▶ [INPUT]:
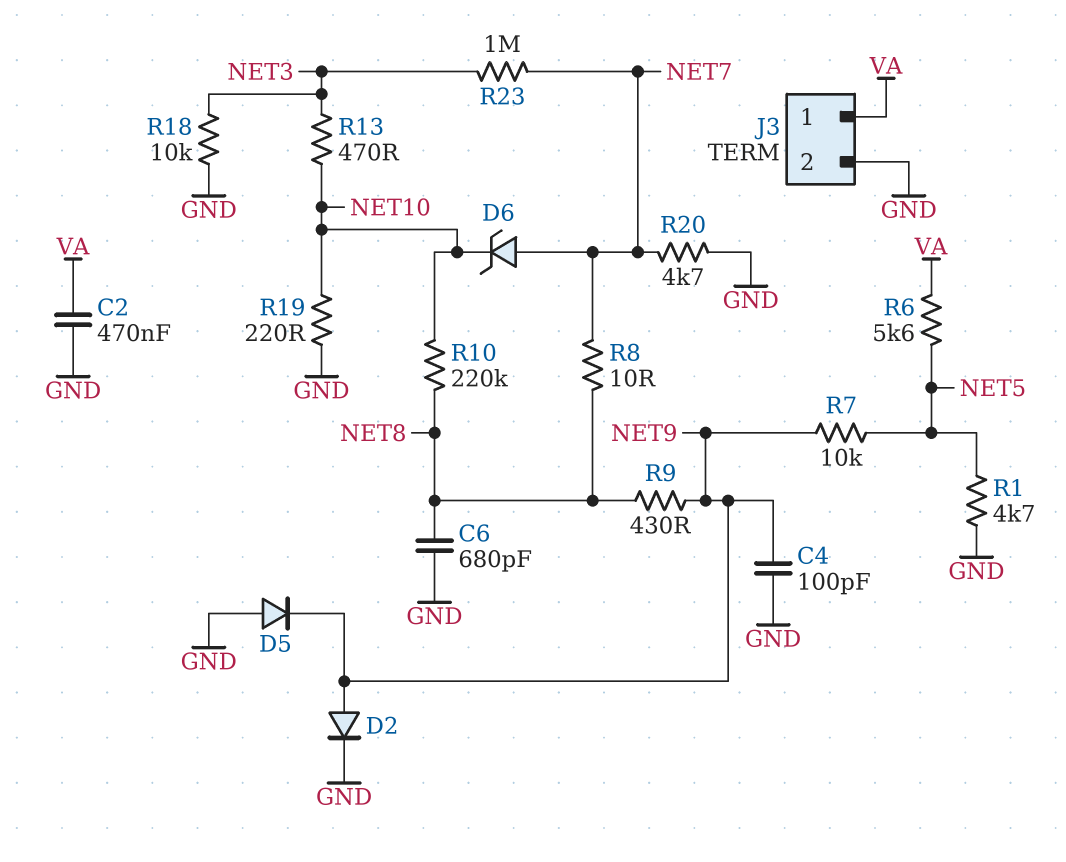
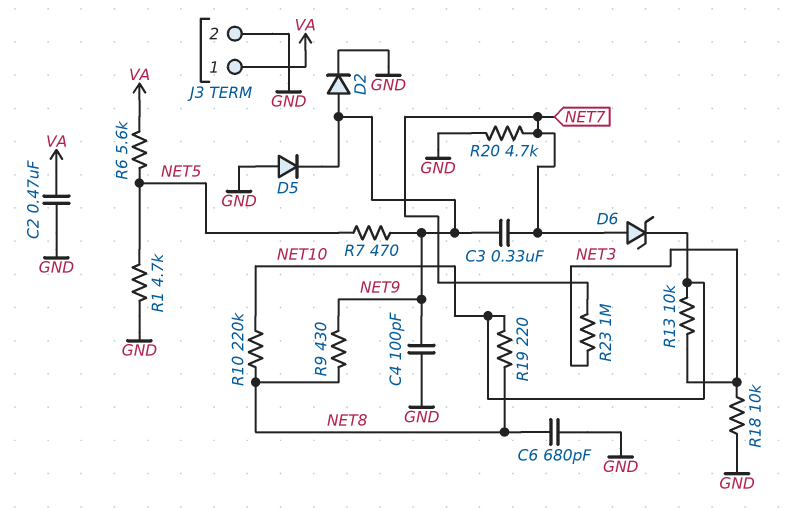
C3: none -> 330nF (NET7, NET9)
R7: 10k (NET5, NET9) -> 470 (NET5, NET9)
R8: 10 (NET7, NET8) -> none
R13: 470 (NET3, NET10) -> 10k (NET3, NET10)
R19: 220 (GND, NET10) -> 220 (NET8, NET10)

▶ [TASK DESCRIPTION]:
How many lines in the records above contain the word "none"? Answer with the number alone.

▶ [OUTPUT FOR THIS EXERCISE]:
2